## Problem description
Everything in the listing should be transcribed exactly, apart from the pictures.

Segment Start: Source data

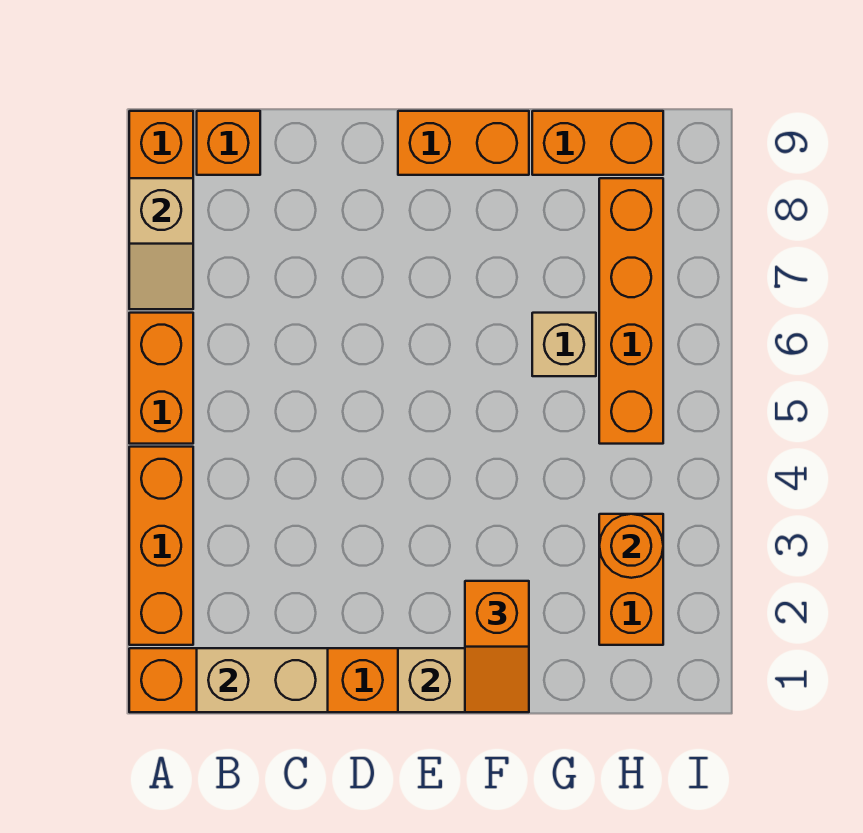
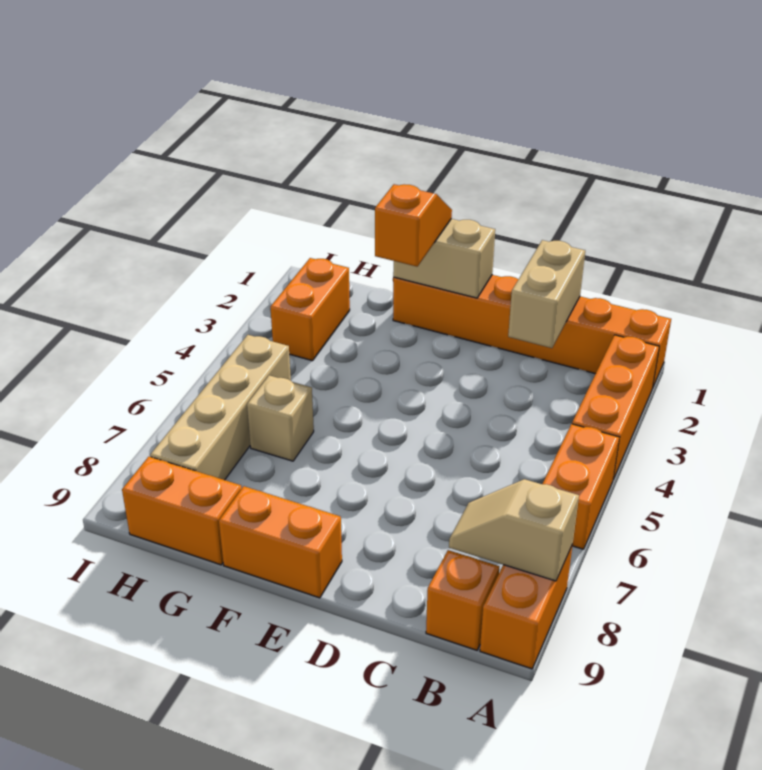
tan slope A7:A8 level 2 top 8 -> tan slope A8:B8 level 2 top A
tan brick B1:C1 level 2 -> tan brick C1:C2 level 2
orange round brick H3 level 2 -> none
orange brick H5:H8 level 1 -> tan brick H5:H8 level 1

Segment End: Source data

## Exercise response
tan slope A7:A8 level 2 top 8 -> tan slope A8:B8 level 2 top A
tan brick B1:C1 level 2 -> tan brick C1:C2 level 2
orange round brick H3 level 2 -> none
orange brick H5:H8 level 1 -> tan brick H5:H8 level 1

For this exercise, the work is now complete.